The request: Copy the entries word for word, starting at the line that contains "gray ellipse: moved 6 px left, 10 px up" and ending at the line that contains "yellow trapezoid: moved 5 px left, 6 px down".

** BEGIN Exercise input **

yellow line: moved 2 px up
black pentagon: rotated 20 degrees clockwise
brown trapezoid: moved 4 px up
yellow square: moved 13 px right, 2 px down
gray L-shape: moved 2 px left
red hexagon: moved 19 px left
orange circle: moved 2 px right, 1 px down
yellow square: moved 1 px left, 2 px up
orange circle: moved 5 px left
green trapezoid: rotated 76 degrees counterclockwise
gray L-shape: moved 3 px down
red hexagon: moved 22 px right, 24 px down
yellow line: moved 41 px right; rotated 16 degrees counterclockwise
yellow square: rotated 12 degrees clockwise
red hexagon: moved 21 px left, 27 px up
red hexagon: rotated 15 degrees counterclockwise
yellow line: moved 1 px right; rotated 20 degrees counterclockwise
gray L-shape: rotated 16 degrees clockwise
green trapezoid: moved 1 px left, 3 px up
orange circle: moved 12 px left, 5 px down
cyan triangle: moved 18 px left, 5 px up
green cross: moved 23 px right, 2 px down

** END Exercise input **
** BEGIN Exercise input **

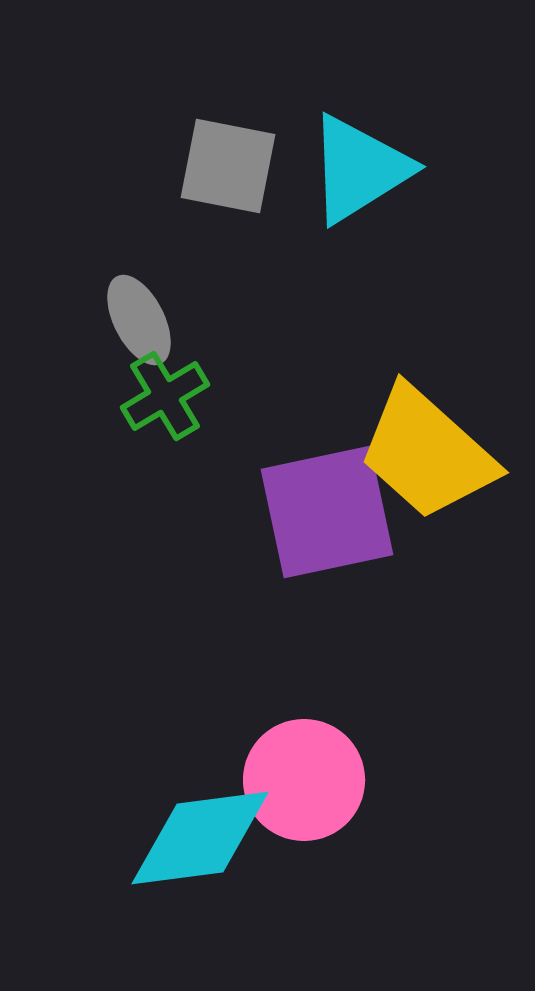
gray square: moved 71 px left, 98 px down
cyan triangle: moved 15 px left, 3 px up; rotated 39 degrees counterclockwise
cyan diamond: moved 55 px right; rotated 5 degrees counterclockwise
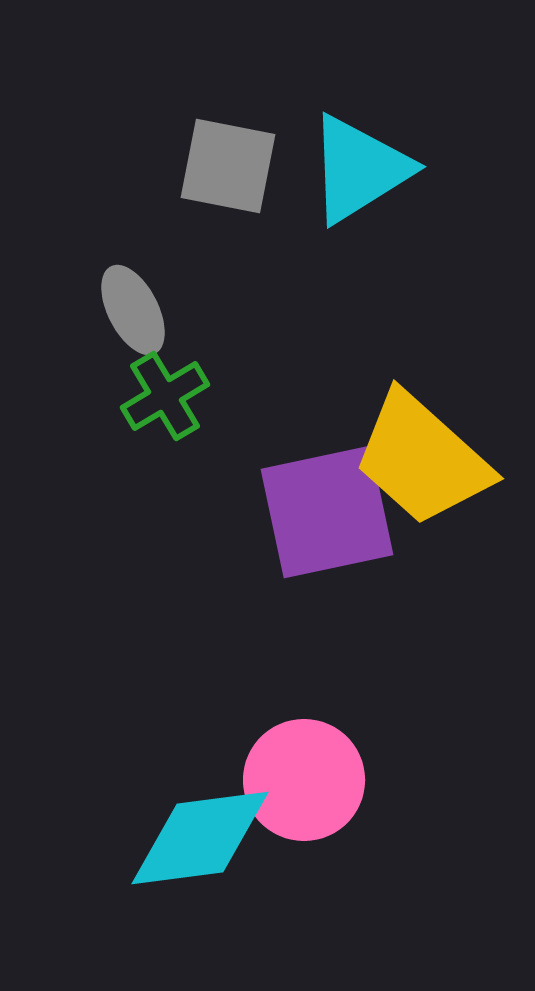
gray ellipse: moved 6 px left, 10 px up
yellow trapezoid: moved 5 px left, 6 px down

** END Exercise input **

The answer:
gray ellipse: moved 6 px left, 10 px up
yellow trapezoid: moved 5 px left, 6 px down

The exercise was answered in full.